What the task asks - The entries are to be given back verbatim; no picture is to be copied.
*** Block opens ***
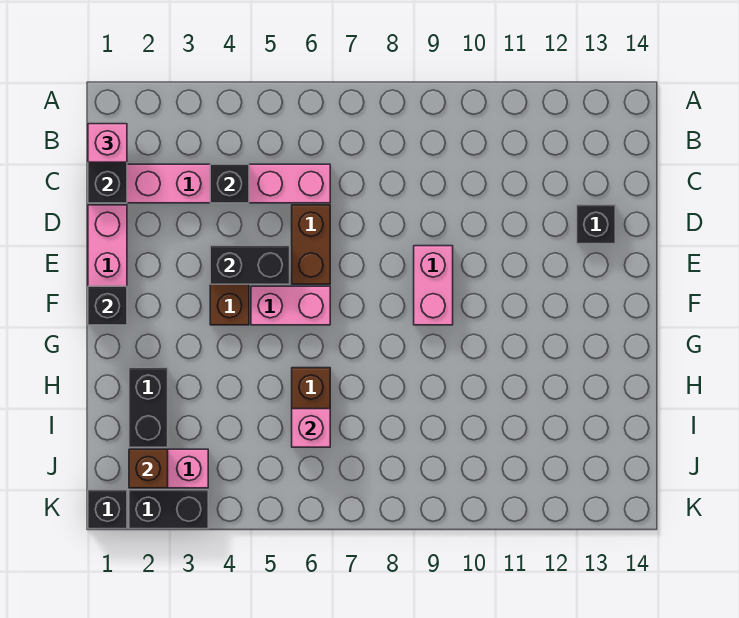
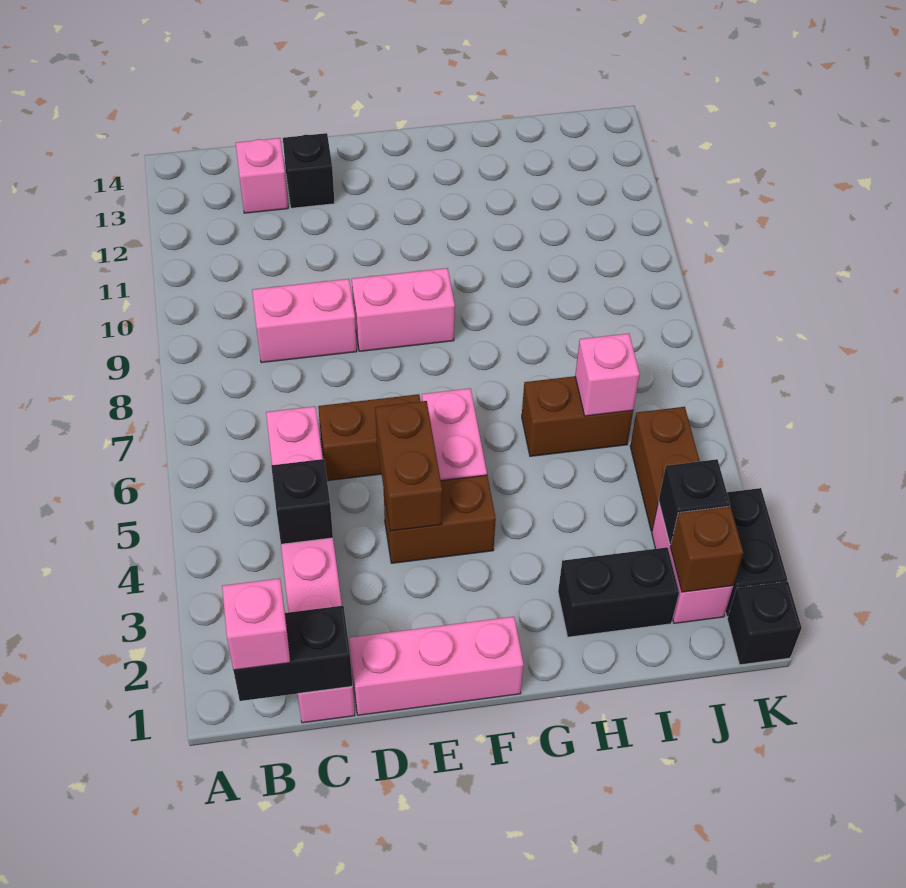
none -> pink brick C9:D9 level 1
none -> pink brick C13 level 1
black brick E4:E5 level 2 -> brown brick E4:E5 level 2
black brick F1 level 2 -> black brick J3 level 2
none -> brown brick J4:J5 level 1

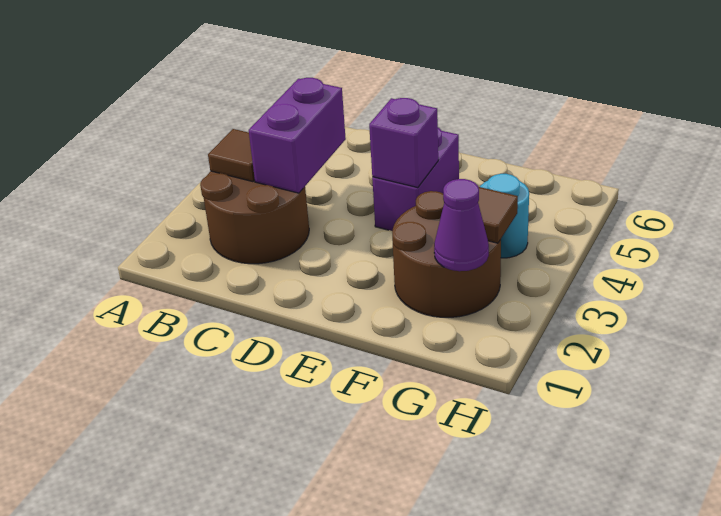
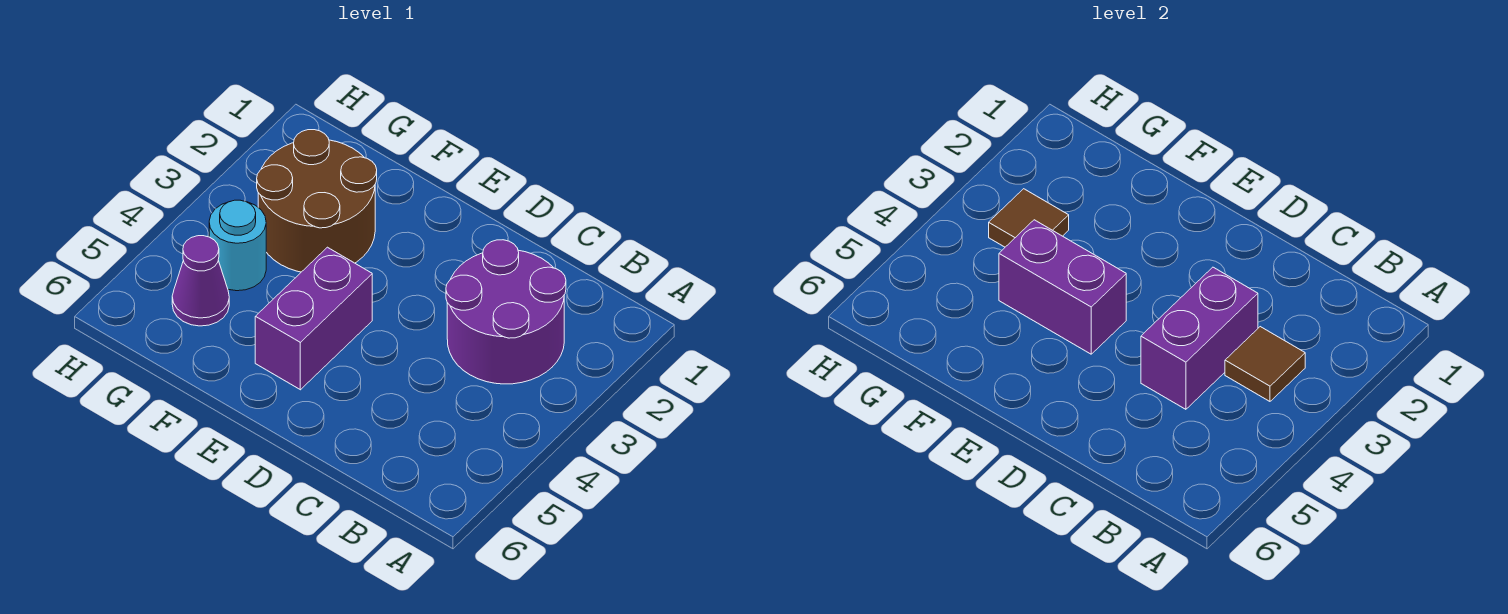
brown round brick B2:C3 level 1 -> purple round brick B2:C3 level 1
purple brick E4 level 2 -> purple brick E4:F4 level 2
purple cone G2 level 2 -> purple cone G5 level 1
*** Block closes ***
Result of the task -
none -> pink brick C9:D9 level 1
none -> pink brick C13 level 1
black brick E4:E5 level 2 -> brown brick E4:E5 level 2
black brick F1 level 2 -> black brick J3 level 2
none -> brown brick J4:J5 level 1

brown round brick B2:C3 level 1 -> purple round brick B2:C3 level 1
purple brick E4 level 2 -> purple brick E4:F4 level 2
purple cone G2 level 2 -> purple cone G5 level 1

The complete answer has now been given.